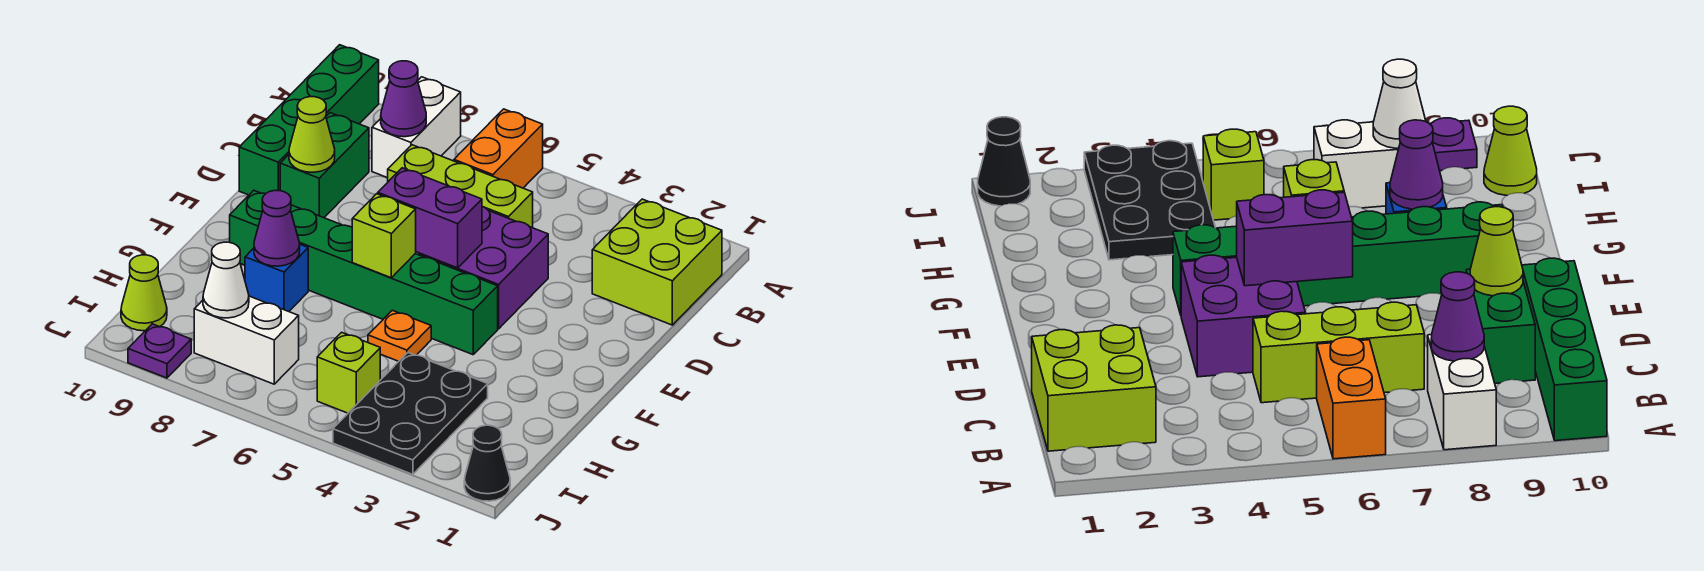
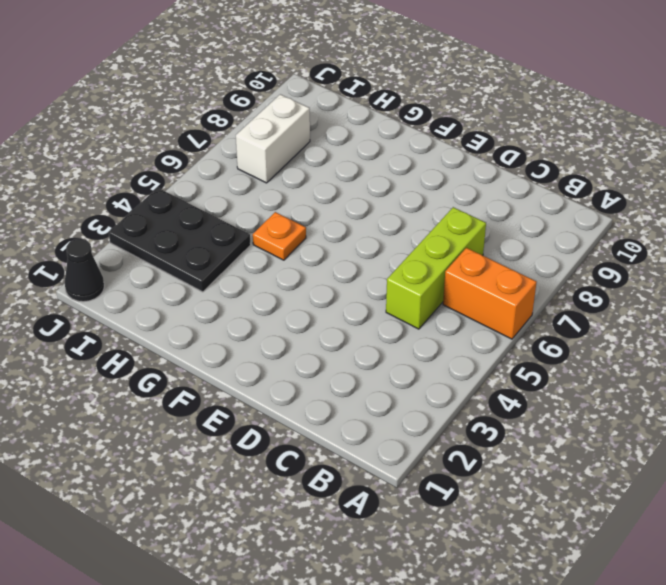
none -> white brick A8:B8 level 1
none -> green brick A10:D10 level 1
none -> lime brick B1:C2 level 1

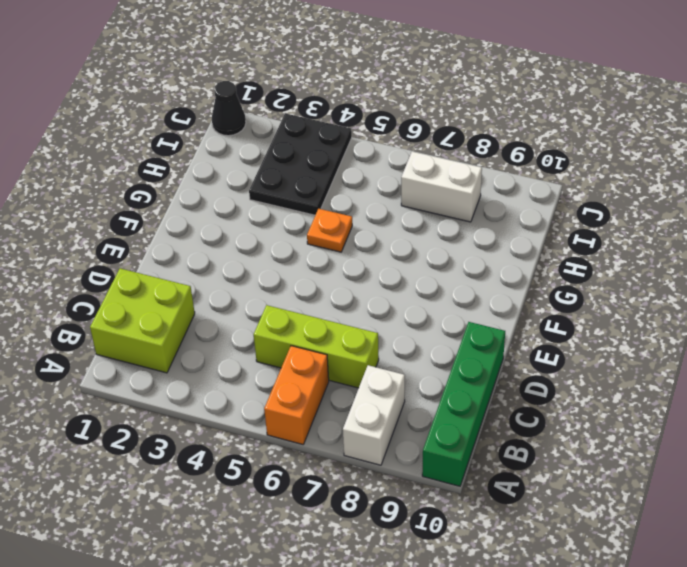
none -> green brick C9:D9 level 1
none -> purple brick D4:E5 level 1
none -> green brick F4:F9 level 1

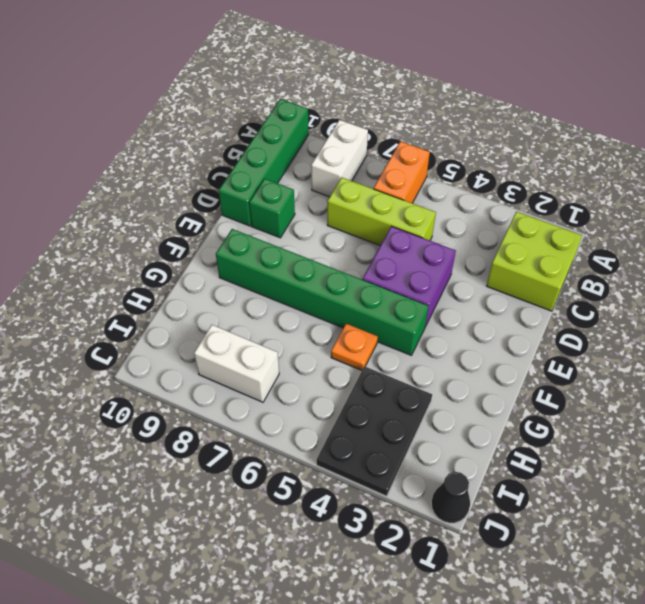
green brick D9 level 1 -> green brick C9:D9 level 1
none -> blue brick G8 level 1
none -> lime brick I5 level 1
none -> lime cone I10 level 1

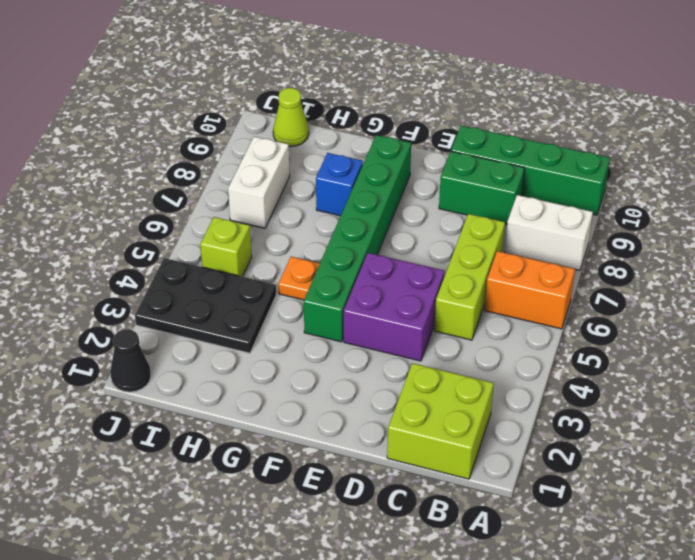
none -> purple plate J9 level 1
none -> purple cone B8 level 2
none -> lime cone D9 level 2

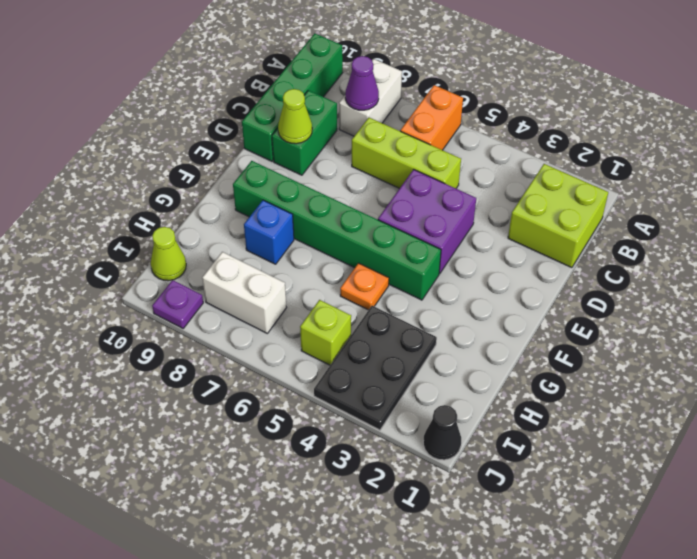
none -> purple brick E5:E6 level 2
none -> lime brick F6 level 2
none -> purple cone G8 level 2

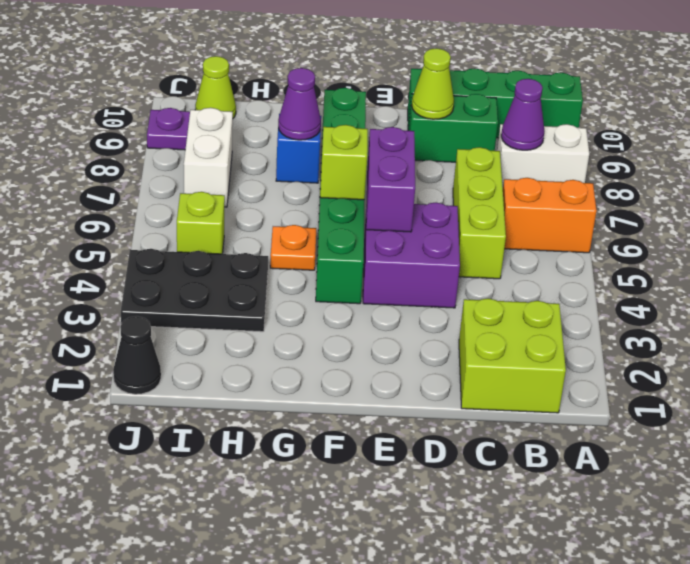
none -> white cone I8 level 2

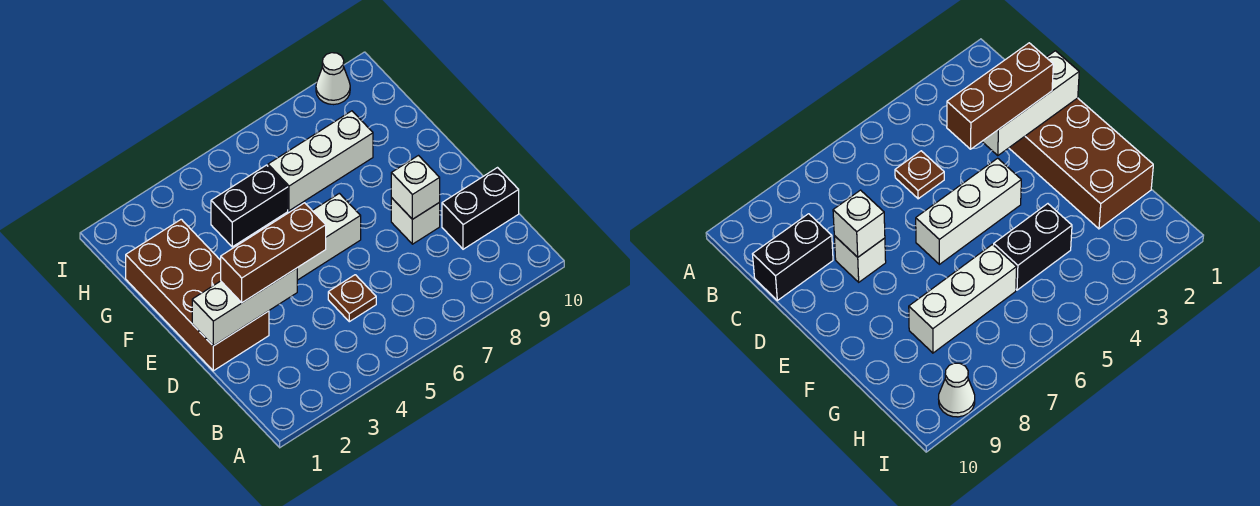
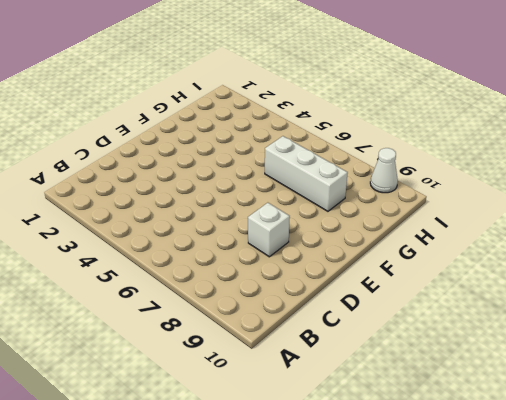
none -> brown plate C5 level 1
none -> black brick C9:C10 level 1

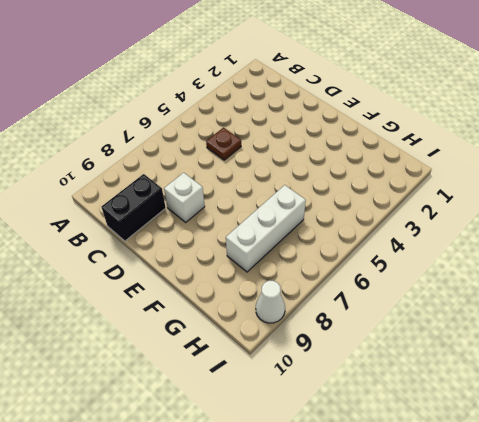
none -> brown brick D1:G2 level 1
none -> white brick E4:E6 level 1

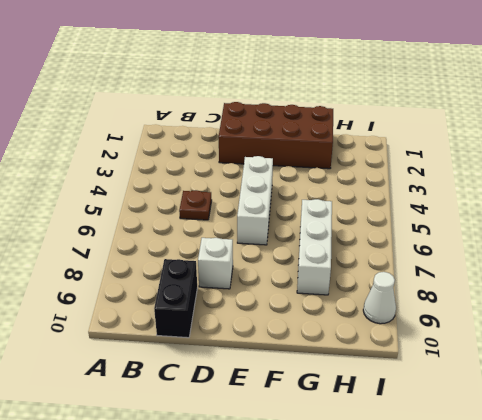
none -> black brick G4:G5 level 1
none -> white brick D1:D3 level 2

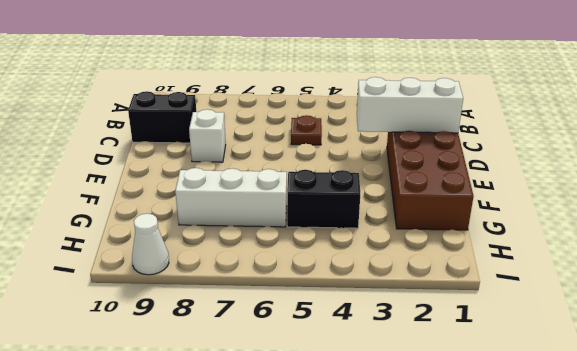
none -> white brick E4:E6 level 1
none -> white brick D8 level 2

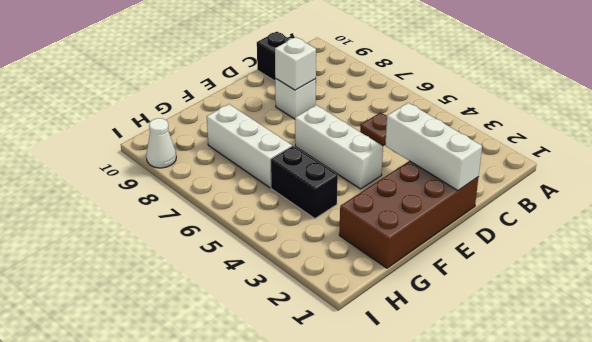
none -> brown brick D2:D4 level 3

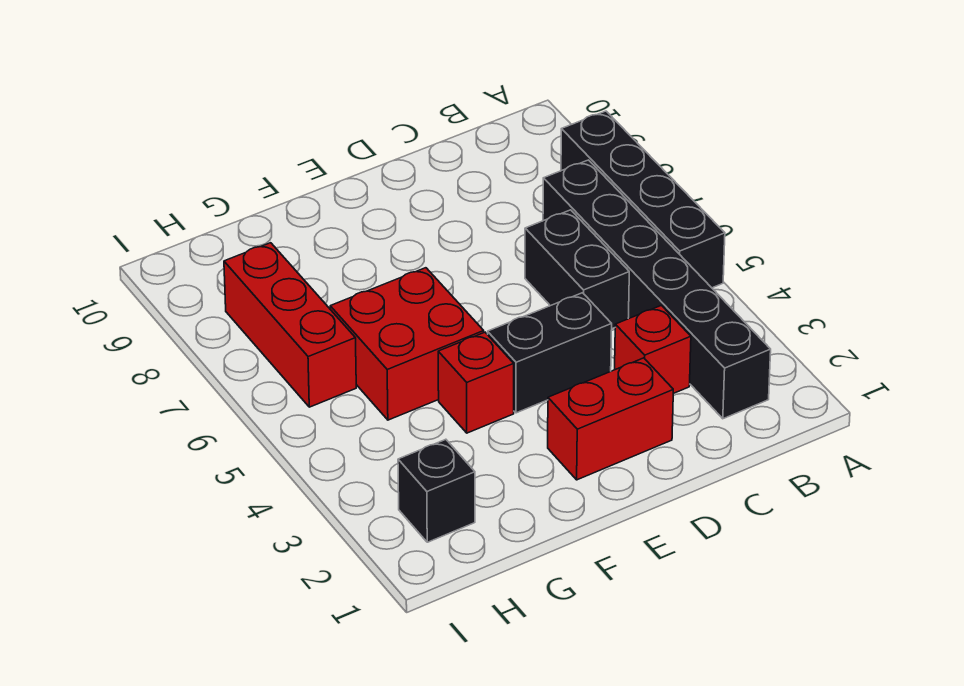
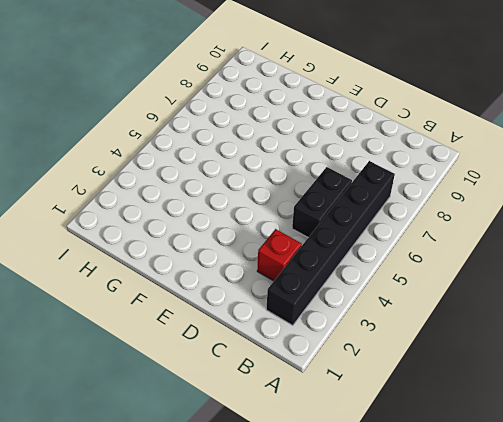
none -> black brick A5:A8 level 1
none -> red brick D2:E2 level 1

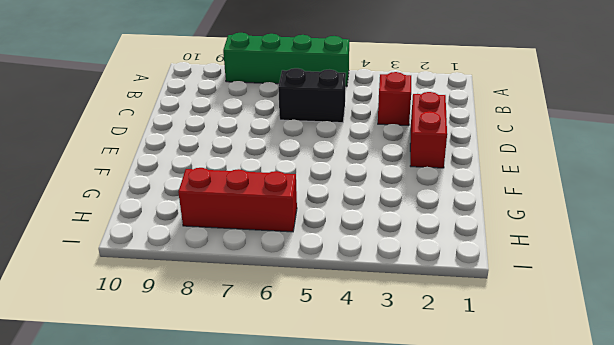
green brick A5:A8 level 1 -> black brick A5:A8 level 1
none -> black brick B2:B7 level 1
none -> black brick D4:E4 level 1

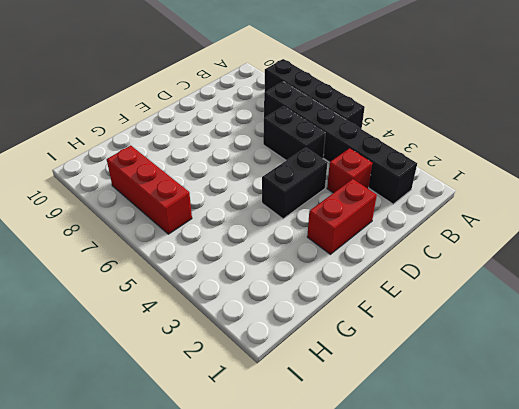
none -> red brick F4 level 1
none -> red brick F5:G6 level 1

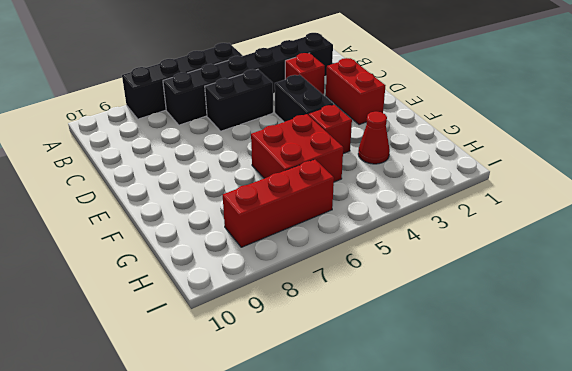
red cone G3 level 1 -> none
none -> black brick H2 level 1

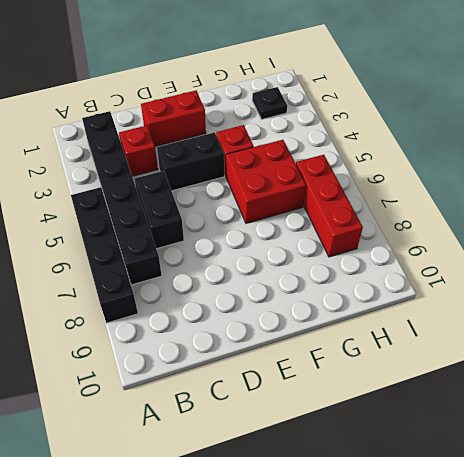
black plate H2 level 1 -> black brick H2 level 1

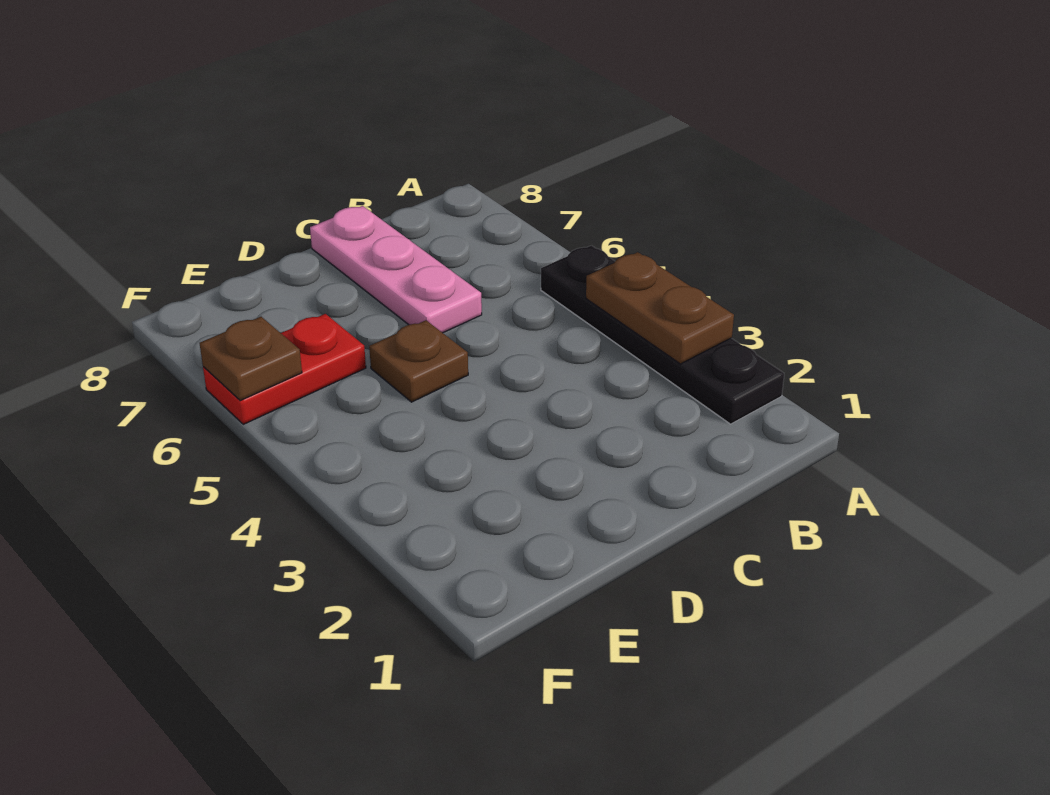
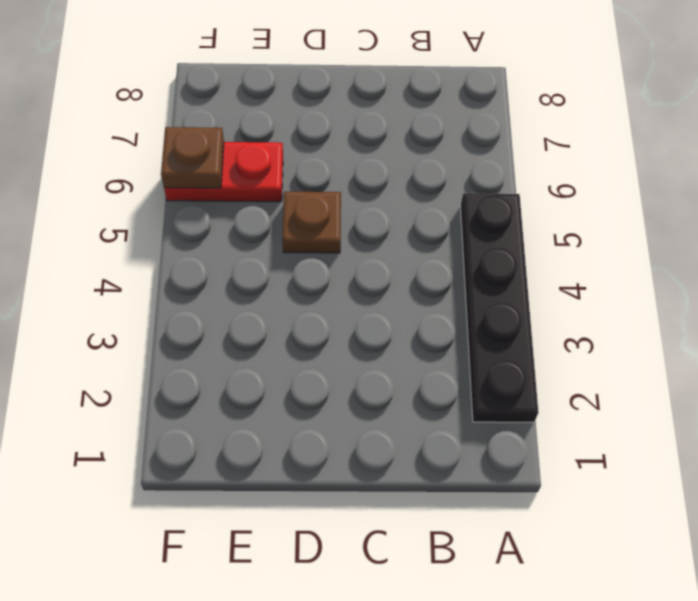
none -> pink plate C6:C8 level 1
none -> brown plate A3:A4 level 2

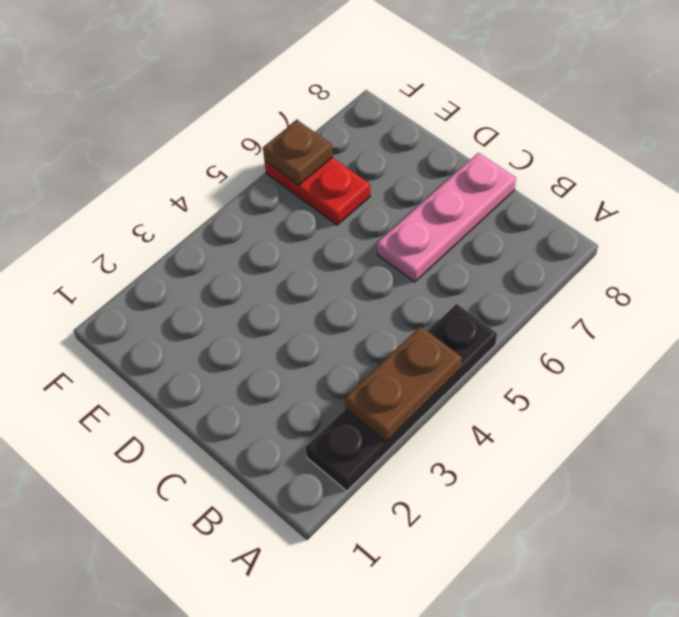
none -> brown plate D5 level 1

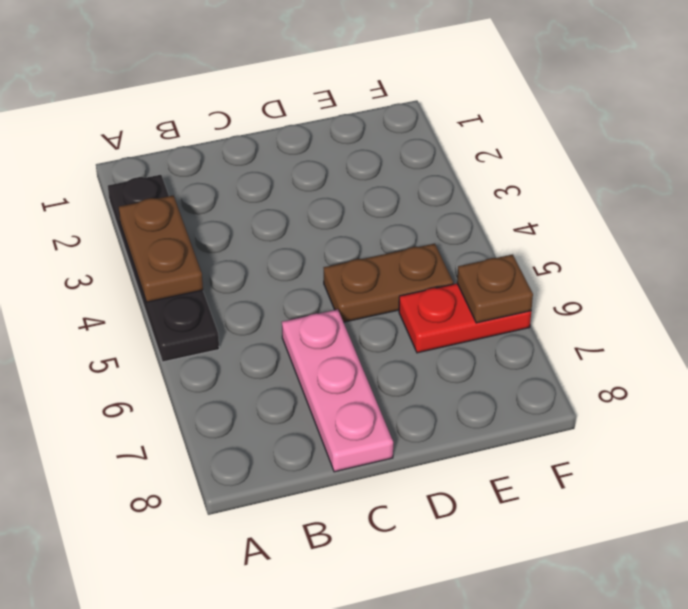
brown plate D5:E5 level 1 -> brown plate D5 level 1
■ ■ ■ ■ ■
Task prompt :: In the entries above, find each line with the word "black" and show it.

Reply ::
none -> black brick C9:C10 level 1
none -> black brick G4:G5 level 1
none -> black brick A5:A8 level 1
green brick A5:A8 level 1 -> black brick A5:A8 level 1
none -> black brick B2:B7 level 1
none -> black brick D4:E4 level 1
none -> black brick H2 level 1
black plate H2 level 1 -> black brick H2 level 1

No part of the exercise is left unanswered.